Report every line of the material that contains the string "plate".

#### AVAILABLE DATA

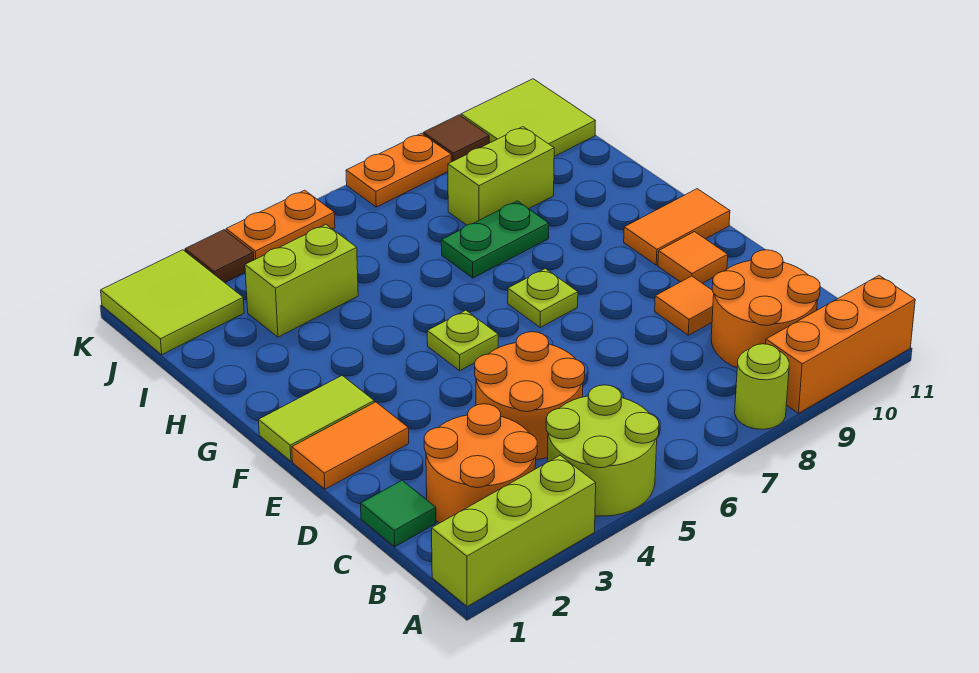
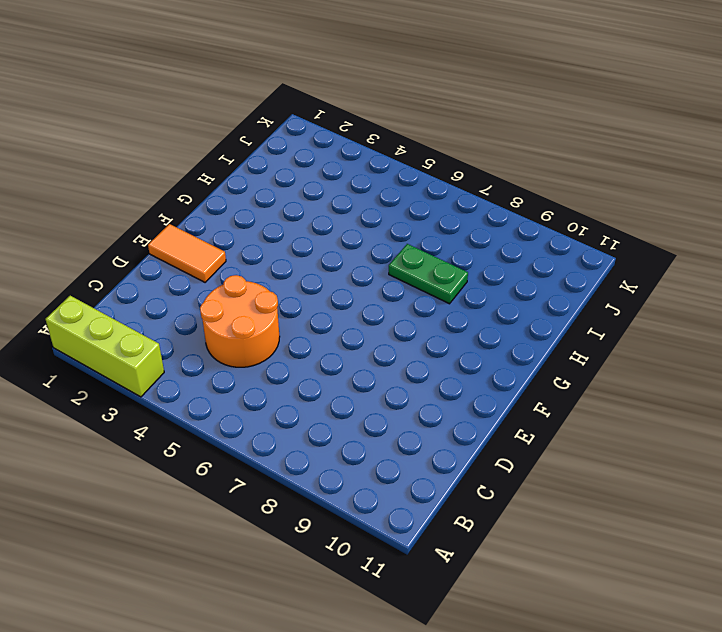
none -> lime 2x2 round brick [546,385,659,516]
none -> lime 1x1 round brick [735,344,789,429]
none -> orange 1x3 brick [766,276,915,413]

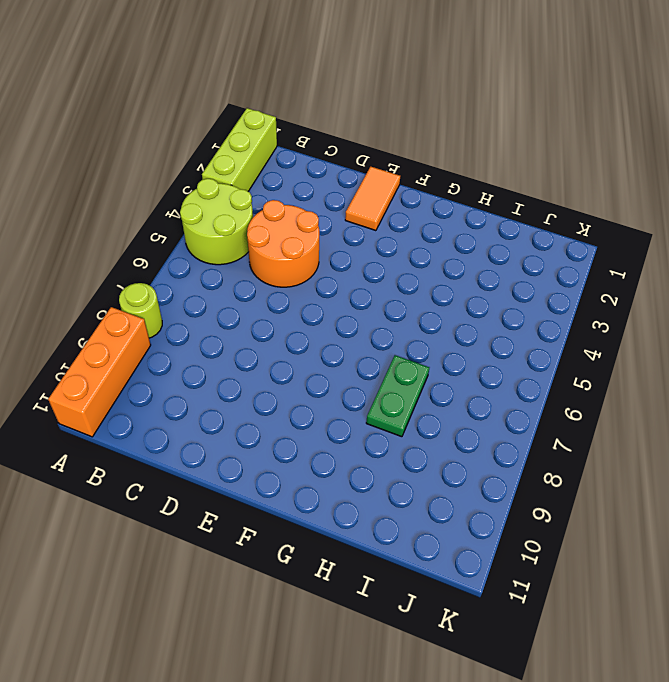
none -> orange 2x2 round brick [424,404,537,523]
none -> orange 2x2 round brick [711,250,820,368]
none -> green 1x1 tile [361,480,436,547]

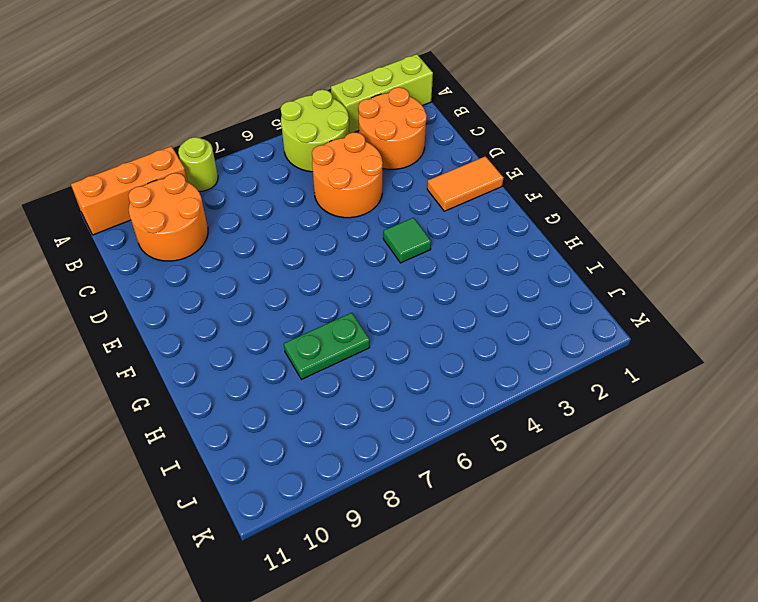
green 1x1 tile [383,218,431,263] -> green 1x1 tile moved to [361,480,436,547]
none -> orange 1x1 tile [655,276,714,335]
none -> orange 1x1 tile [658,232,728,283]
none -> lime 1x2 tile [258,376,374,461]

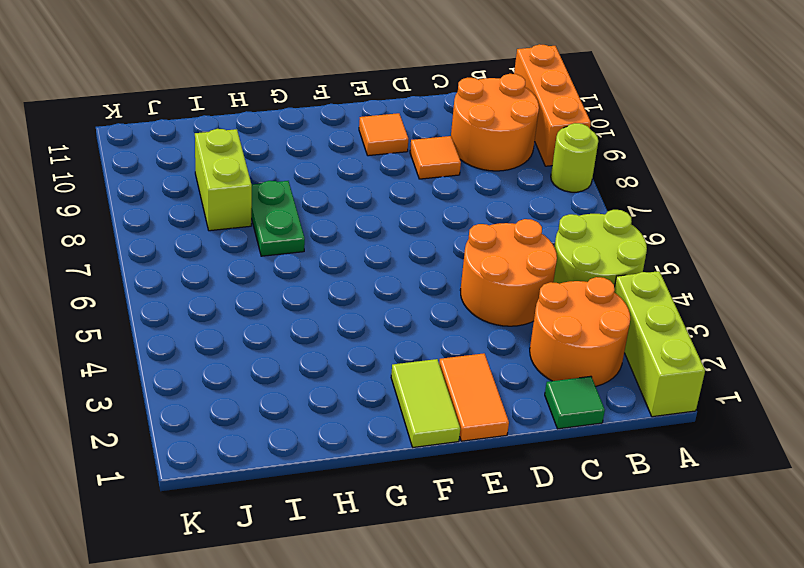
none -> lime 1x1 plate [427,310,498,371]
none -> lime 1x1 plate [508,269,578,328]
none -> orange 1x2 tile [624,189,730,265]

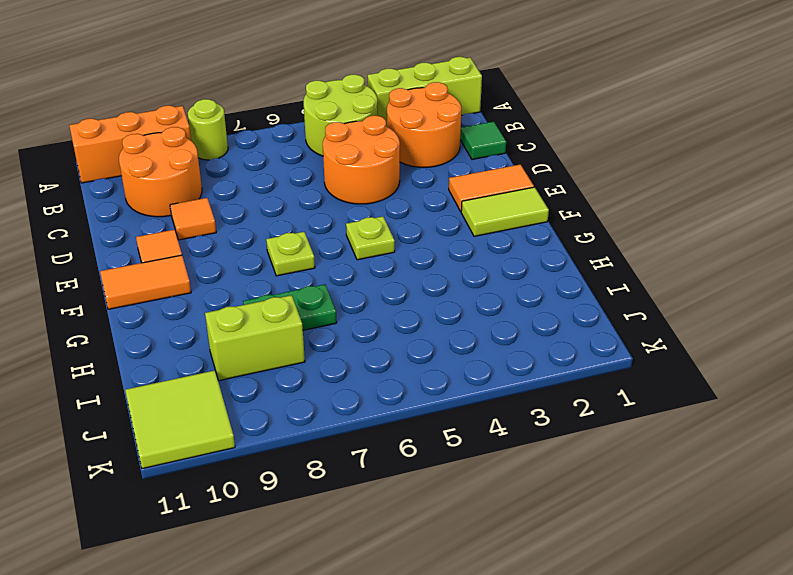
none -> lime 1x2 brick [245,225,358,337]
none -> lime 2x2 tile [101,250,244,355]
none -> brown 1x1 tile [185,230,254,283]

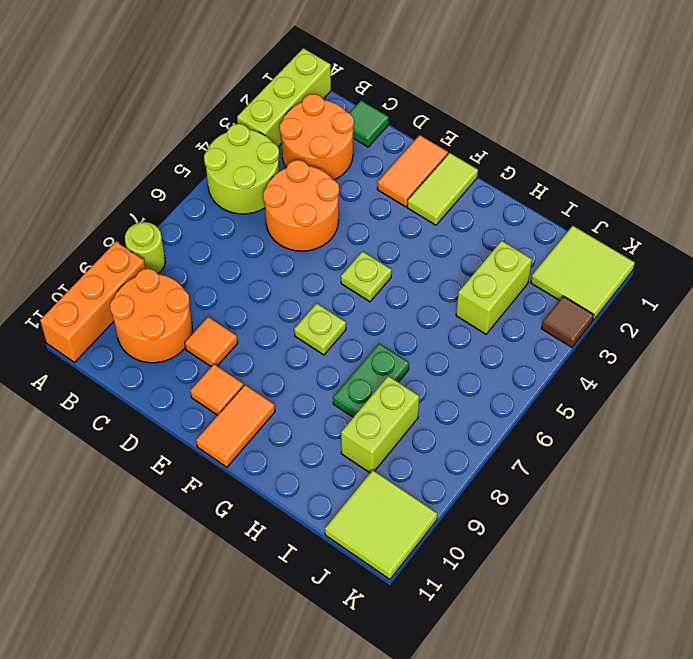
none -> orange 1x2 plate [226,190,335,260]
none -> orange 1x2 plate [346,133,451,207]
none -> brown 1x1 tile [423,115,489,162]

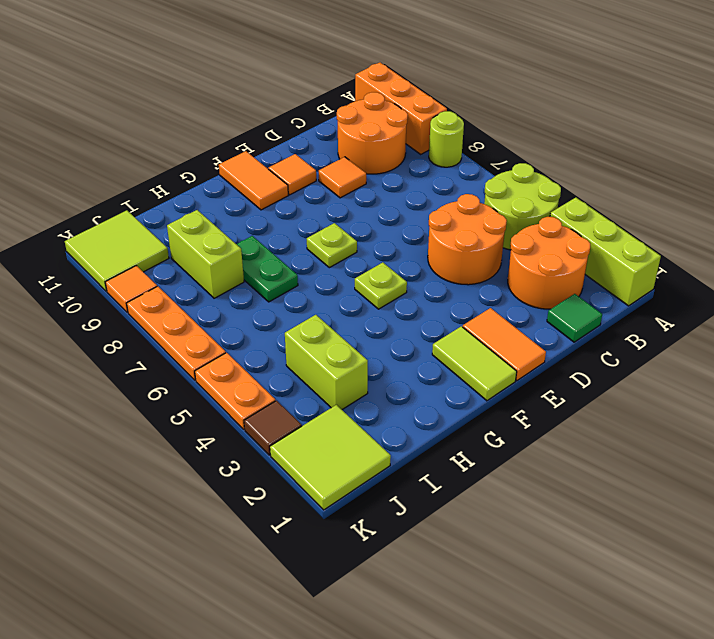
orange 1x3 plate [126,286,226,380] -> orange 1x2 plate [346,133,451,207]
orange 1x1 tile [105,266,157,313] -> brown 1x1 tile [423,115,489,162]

########

**EXPECTED OUTPUT:**
none -> lime 1x1 plate [427,310,498,371]
none -> lime 1x1 plate [508,269,578,328]
none -> orange 1x2 plate [226,190,335,260]
none -> orange 1x2 plate [346,133,451,207]
orange 1x3 plate [126,286,226,380] -> orange 1x2 plate [346,133,451,207]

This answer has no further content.